> [Problem requirements]
Extract every line of the material that holds the string "shifted".

### Given data

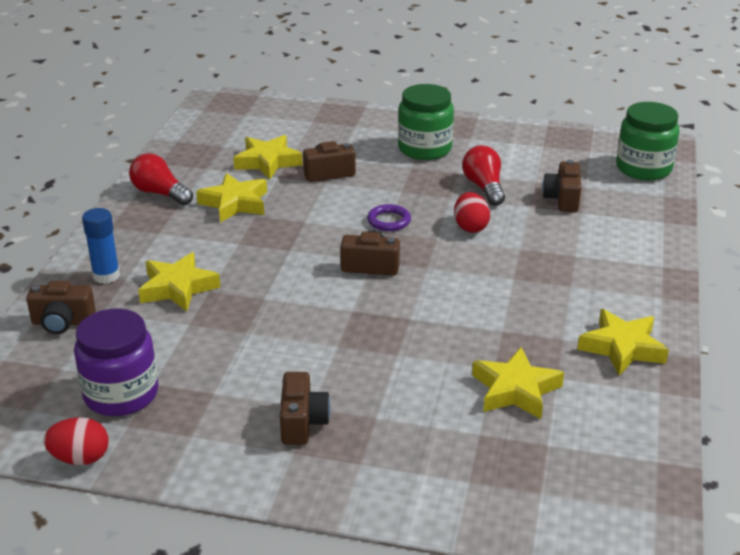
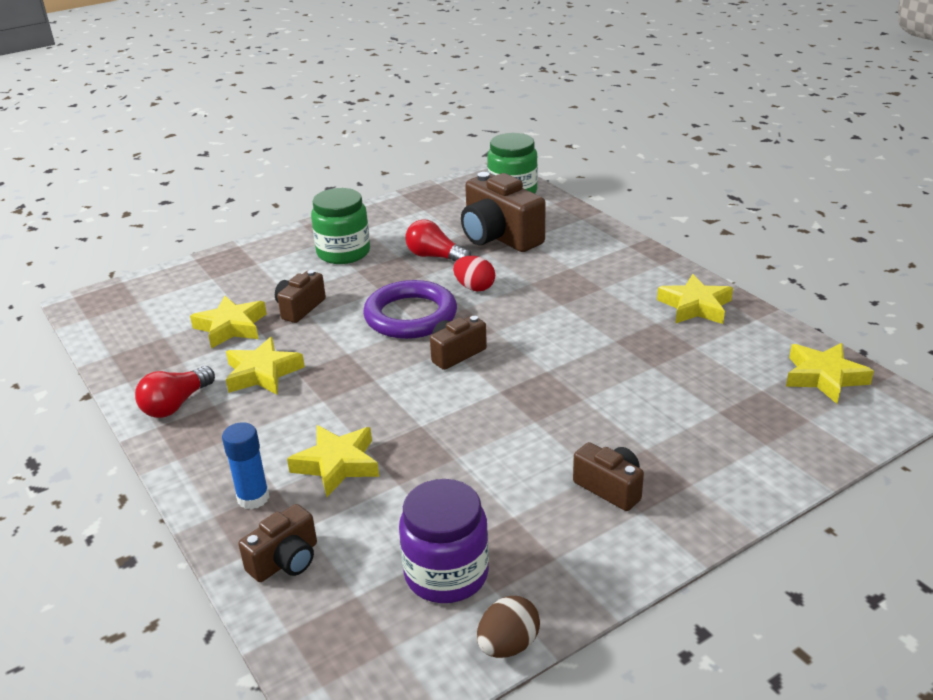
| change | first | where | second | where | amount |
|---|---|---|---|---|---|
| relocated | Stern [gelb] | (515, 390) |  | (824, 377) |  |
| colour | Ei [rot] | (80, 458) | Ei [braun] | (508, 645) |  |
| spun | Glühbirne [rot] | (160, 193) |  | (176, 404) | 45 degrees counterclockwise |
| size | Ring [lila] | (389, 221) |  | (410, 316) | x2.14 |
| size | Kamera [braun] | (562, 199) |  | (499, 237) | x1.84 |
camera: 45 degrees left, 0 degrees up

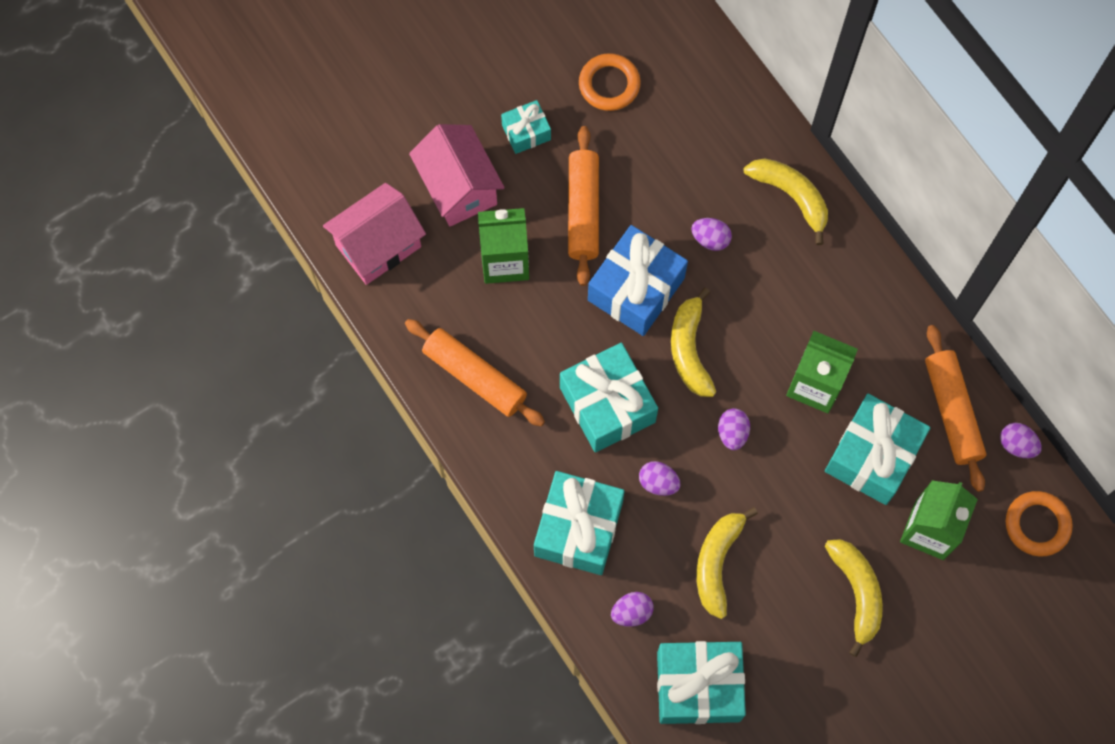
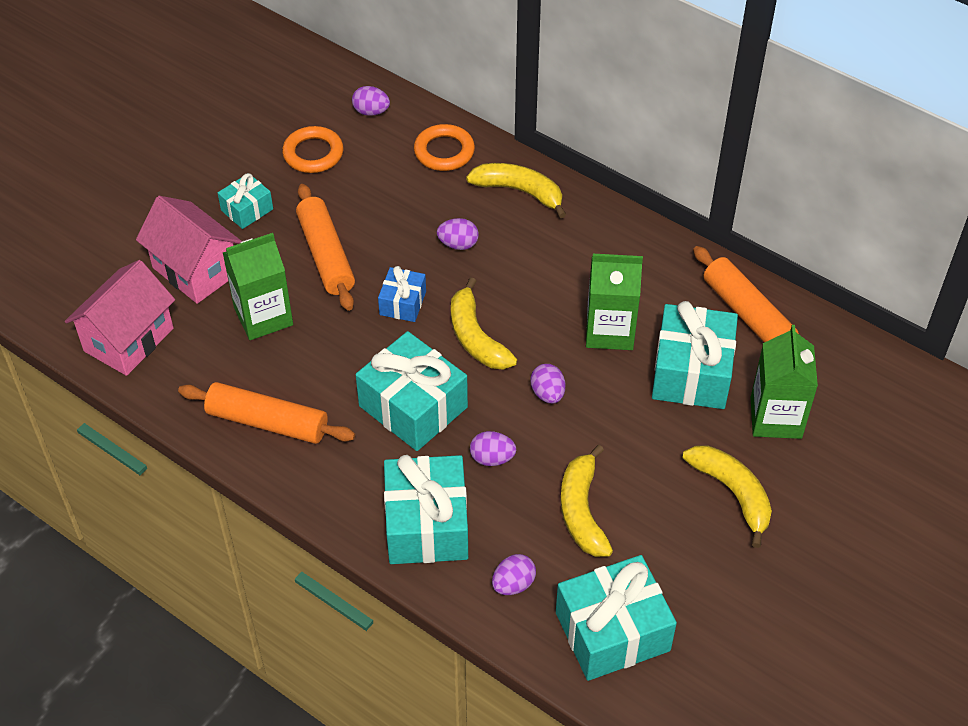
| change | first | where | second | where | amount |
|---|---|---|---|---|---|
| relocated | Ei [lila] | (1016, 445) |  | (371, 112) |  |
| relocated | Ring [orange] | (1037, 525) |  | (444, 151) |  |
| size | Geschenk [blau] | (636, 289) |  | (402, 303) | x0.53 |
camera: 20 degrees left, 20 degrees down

######
### Given data

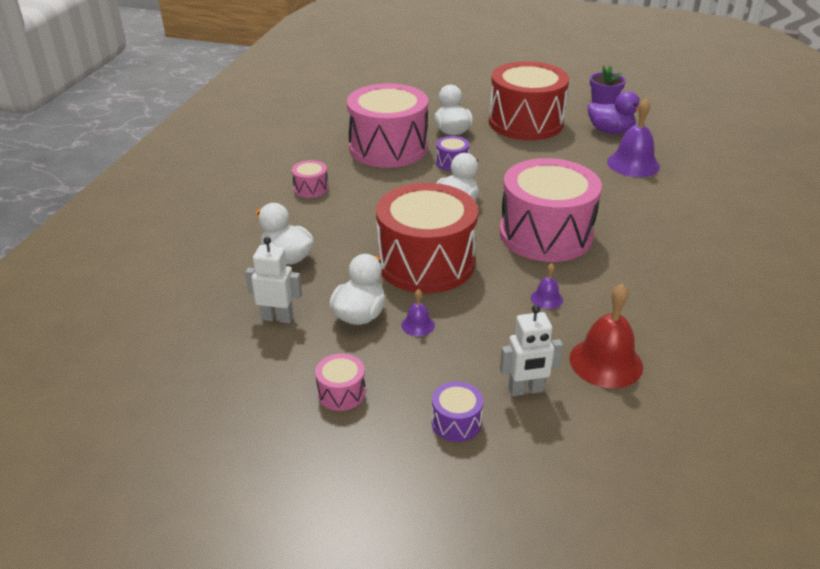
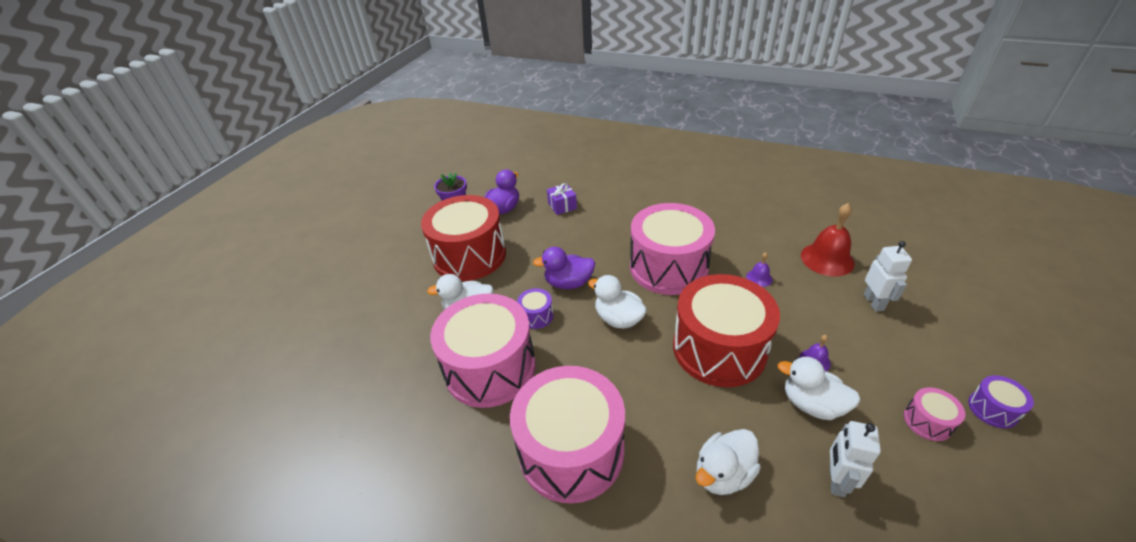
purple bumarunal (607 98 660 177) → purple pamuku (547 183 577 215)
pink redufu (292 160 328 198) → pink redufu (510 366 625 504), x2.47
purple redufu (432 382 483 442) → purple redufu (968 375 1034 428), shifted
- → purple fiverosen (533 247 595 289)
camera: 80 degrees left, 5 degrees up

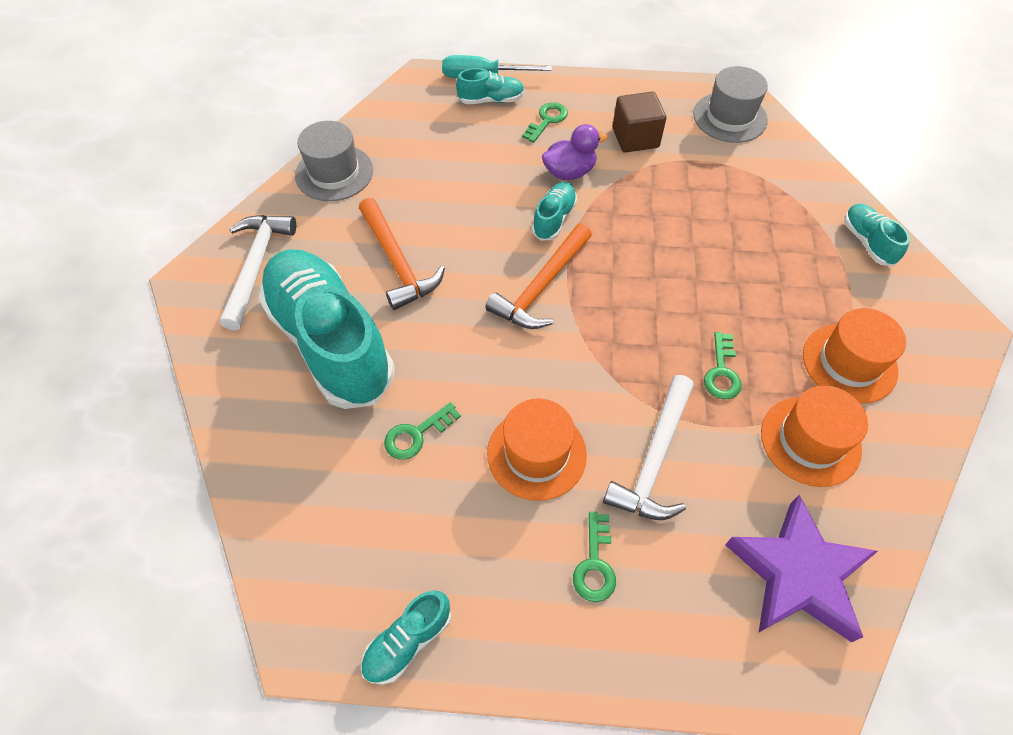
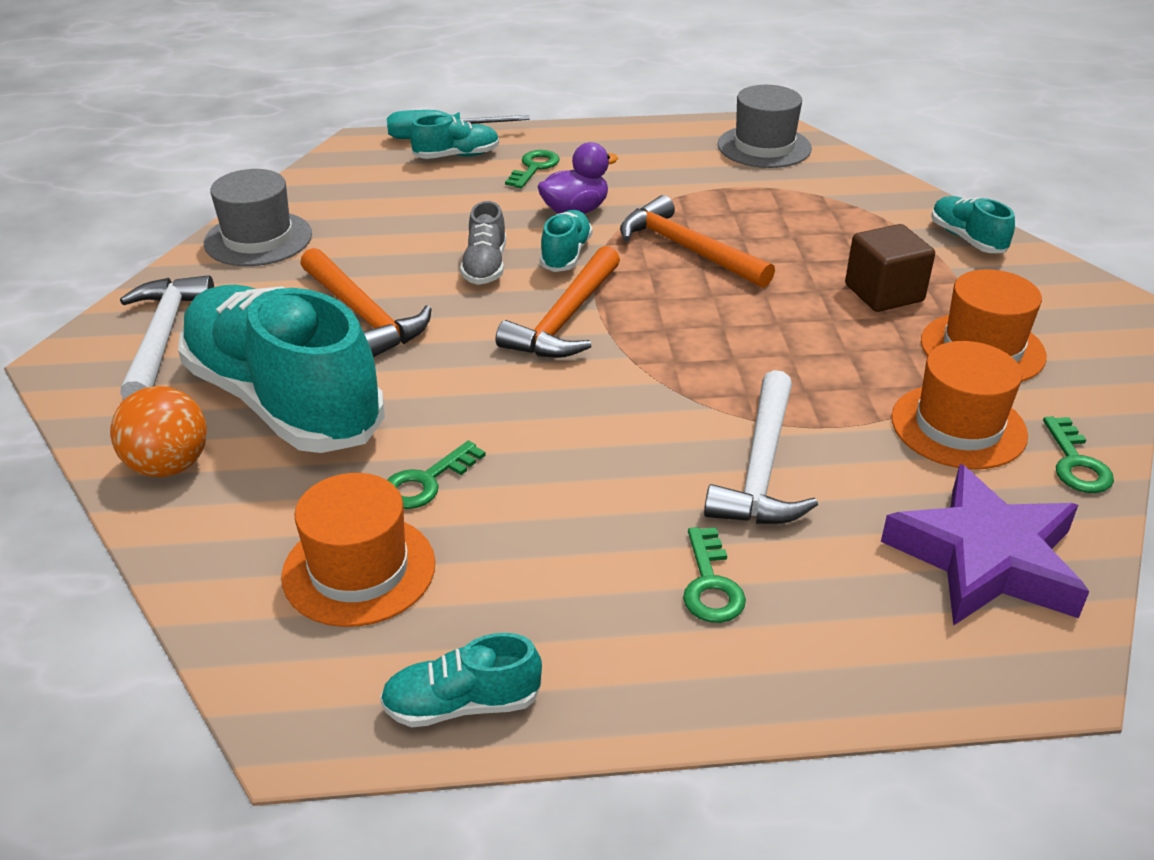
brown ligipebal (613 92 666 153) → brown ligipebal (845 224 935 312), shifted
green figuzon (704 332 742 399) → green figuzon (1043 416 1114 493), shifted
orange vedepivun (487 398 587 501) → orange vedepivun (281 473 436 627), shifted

######

> [Answer to this problem]
purple redufu (432 382 483 442) → purple redufu (968 375 1034 428), shifted
brown ligipebal (613 92 666 153) → brown ligipebal (845 224 935 312), shifted
green figuzon (704 332 742 399) → green figuzon (1043 416 1114 493), shifted
orange vedepivun (487 398 587 501) → orange vedepivun (281 473 436 627), shifted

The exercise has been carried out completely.